» INSTRUCTIONS TO FOLLOW:
Your answer should consist of the lines in the following data that contain "plus".

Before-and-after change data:
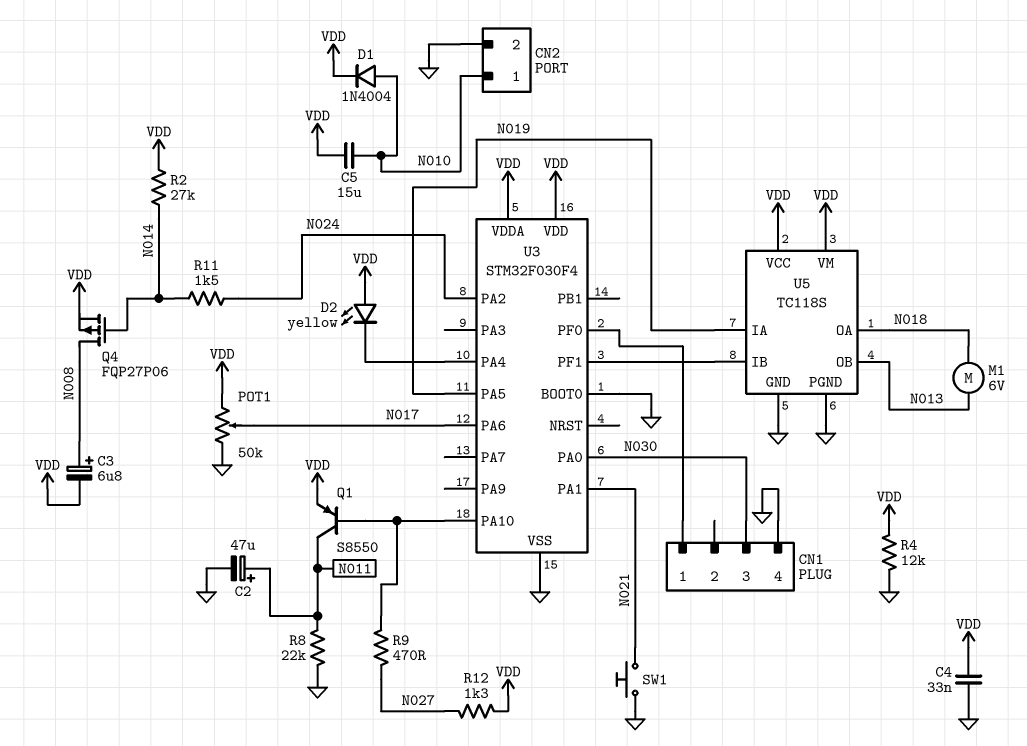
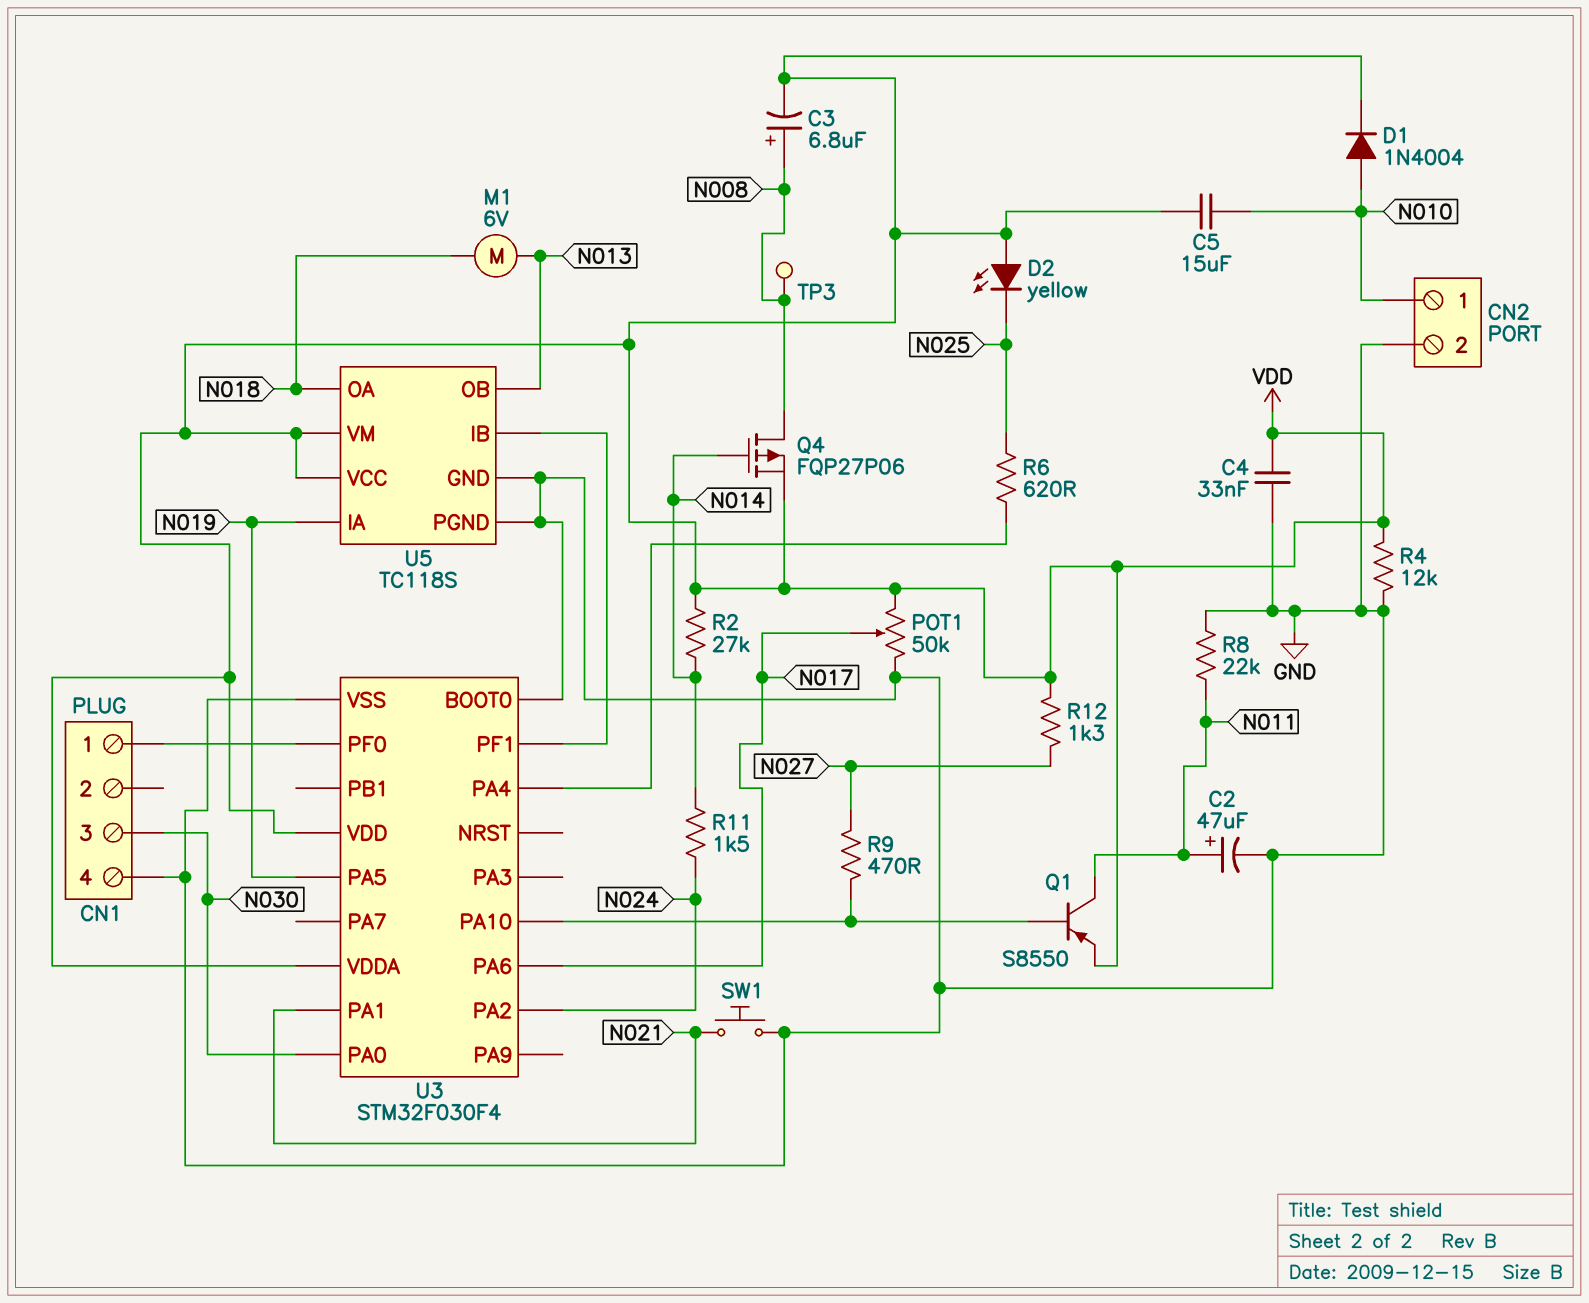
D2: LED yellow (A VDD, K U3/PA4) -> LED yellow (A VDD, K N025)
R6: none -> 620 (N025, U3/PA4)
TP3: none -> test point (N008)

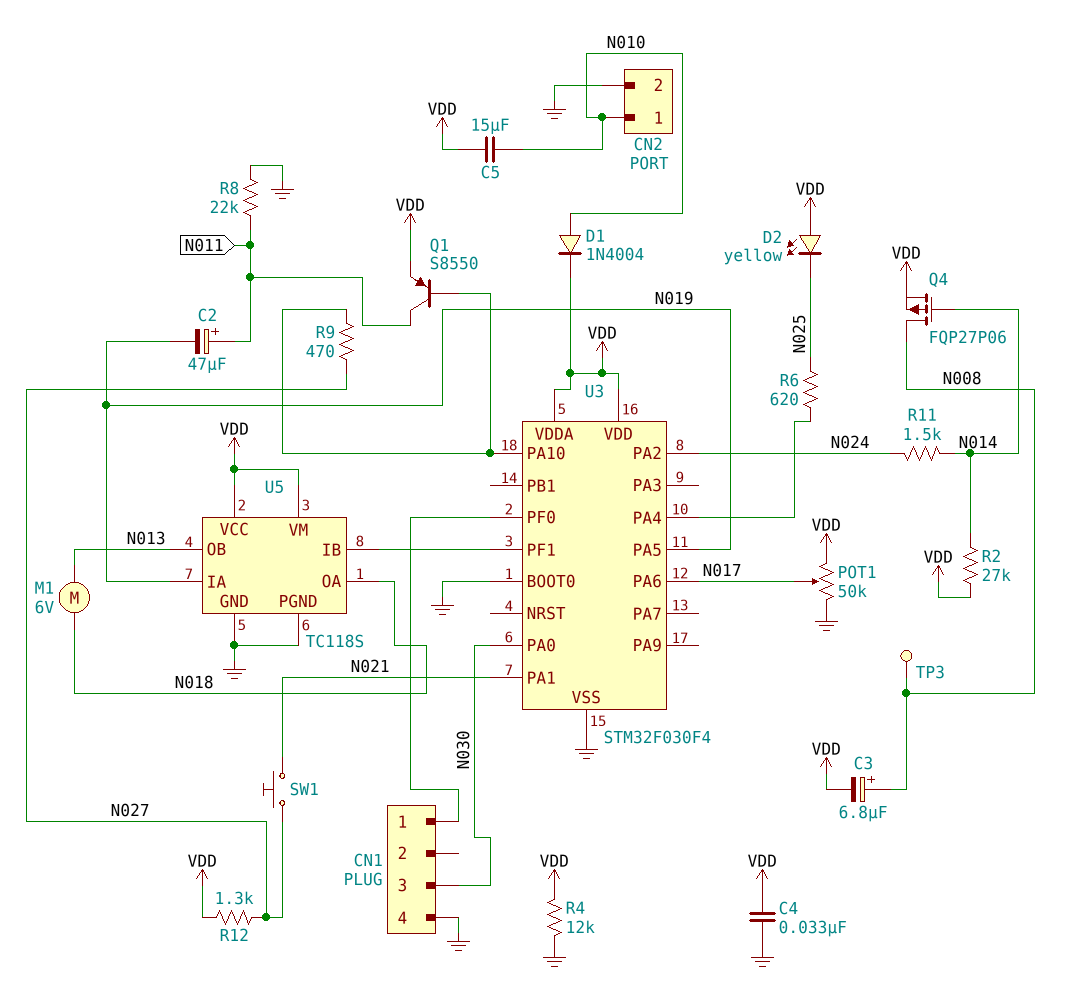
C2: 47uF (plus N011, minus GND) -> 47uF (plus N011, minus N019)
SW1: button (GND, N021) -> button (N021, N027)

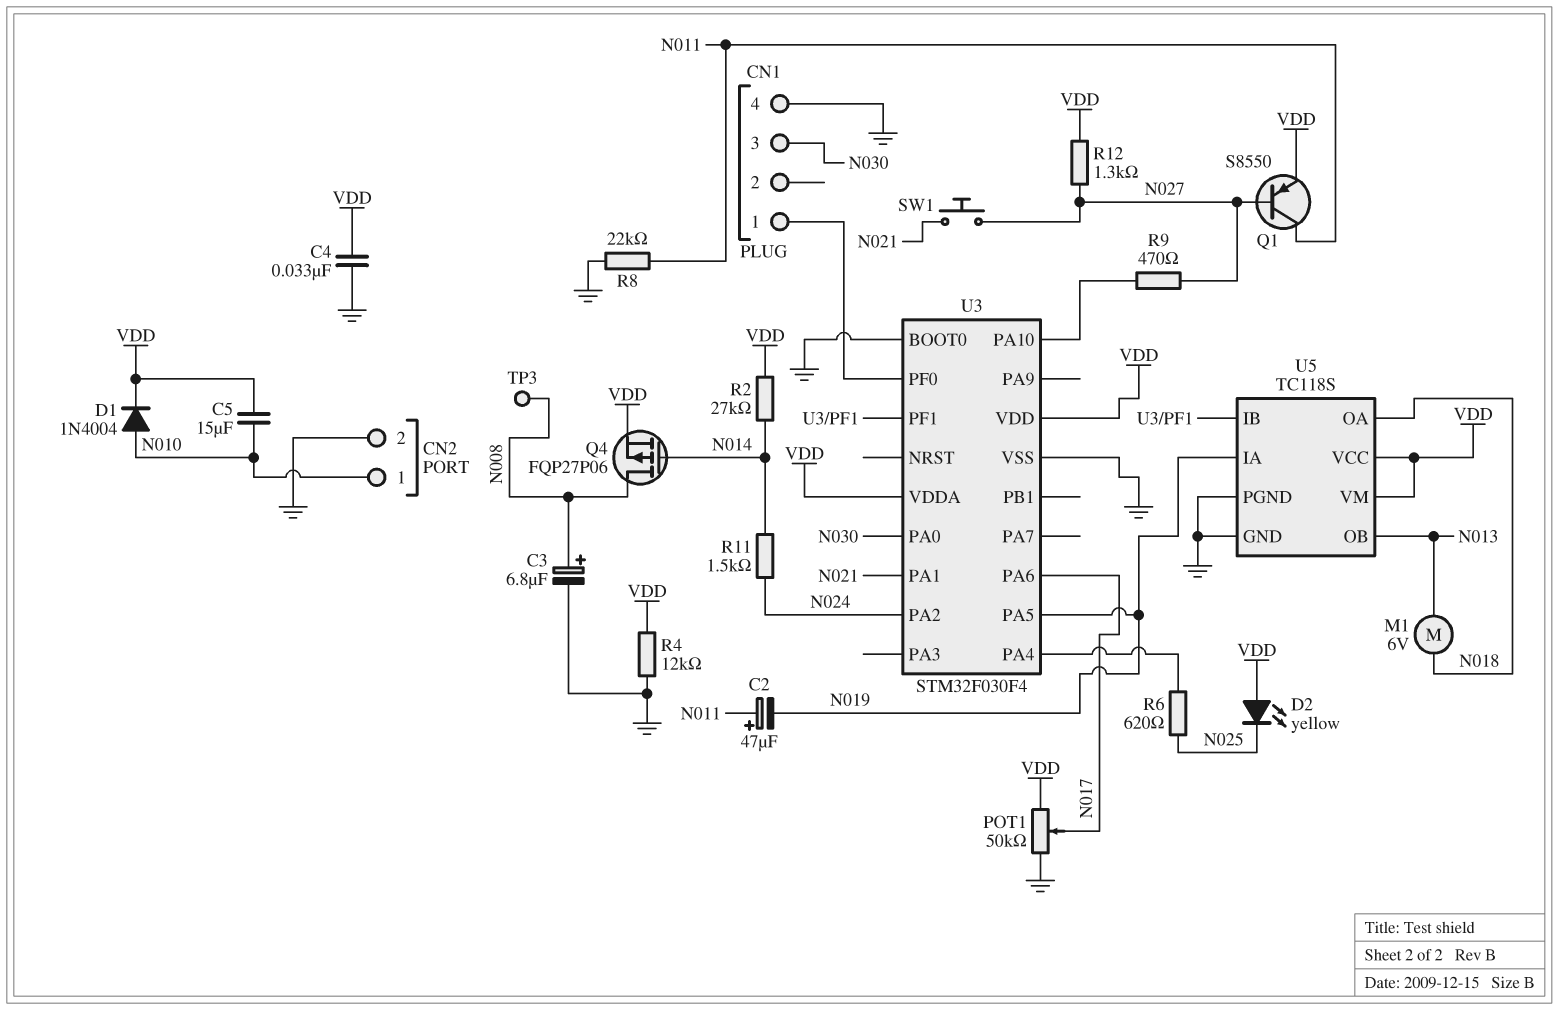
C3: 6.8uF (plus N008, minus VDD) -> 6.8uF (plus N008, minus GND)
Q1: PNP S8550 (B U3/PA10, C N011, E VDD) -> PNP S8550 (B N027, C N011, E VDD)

» OUTPUT OF THE TASK:
C2: 47uF (plus N011, minus GND) -> 47uF (plus N011, minus N019)
C3: 6.8uF (plus N008, minus VDD) -> 6.8uF (plus N008, minus GND)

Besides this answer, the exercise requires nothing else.